▶ Instructions to follow: In the entries below, the word "none" appears on some lines. Copy each of those lines.
Top of Provided entries
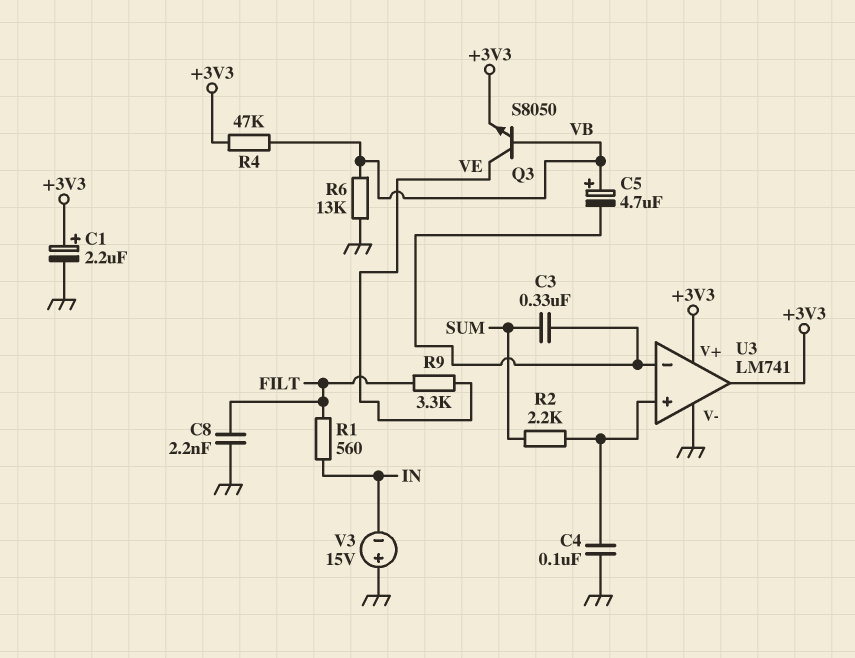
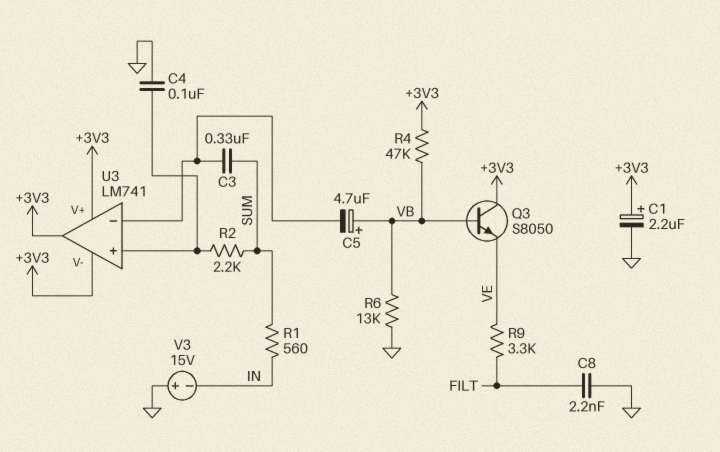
Q3: NPN S8050 (B VB, C VE, E +3V3) -> NPN S8050 (B VB, C +3V3, E VE)
R1: 560 (FILT, IN) -> 560 (IN, SUM)
U3 pin V-: GND -> +3V3

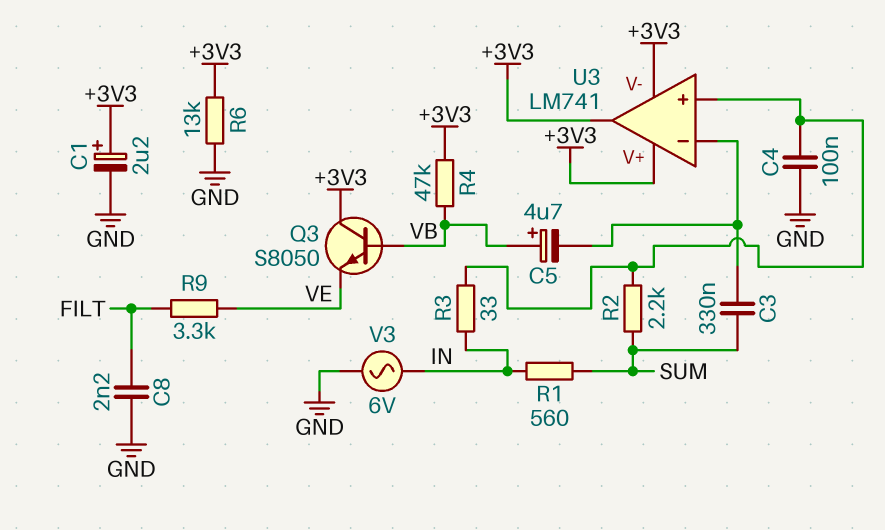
R3: none -> 33 (IN, U3/in+)
R6: 13k (GND, VB) -> 13k (+3V3, GND)
V3: 15V (plus GND, minus IN) -> AC 6V (GND, IN)

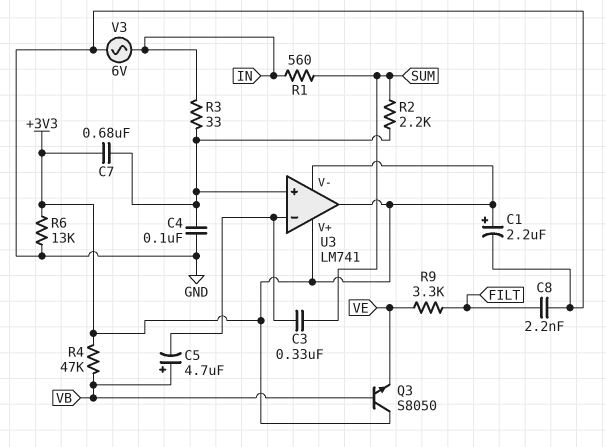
C7: none -> 680nF (+3V3, U3/in+)

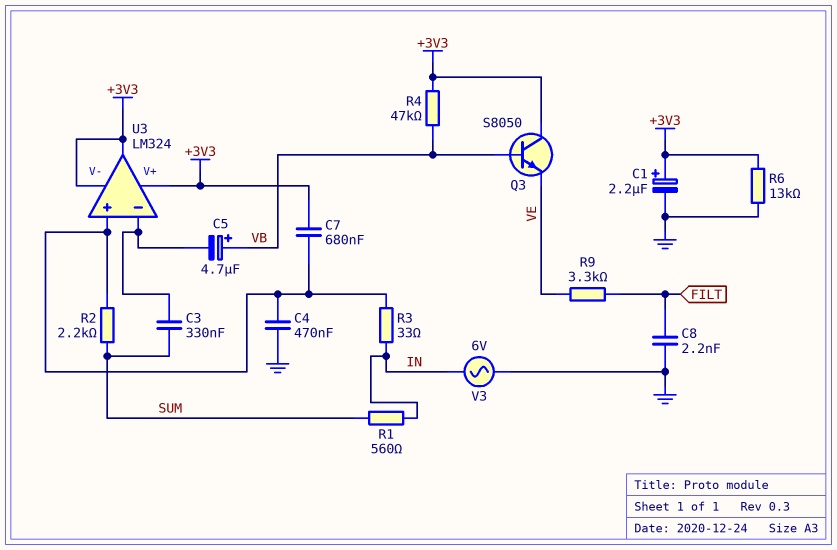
C4: 100nF (GND, U3/in+) -> 470nF (GND, U3/in+)
U3: LM741 -> LM324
Bottom of Provided entries
▶ Answer to the exercise:
R3: none -> 33 (IN, U3/in+)
C7: none -> 680nF (+3V3, U3/in+)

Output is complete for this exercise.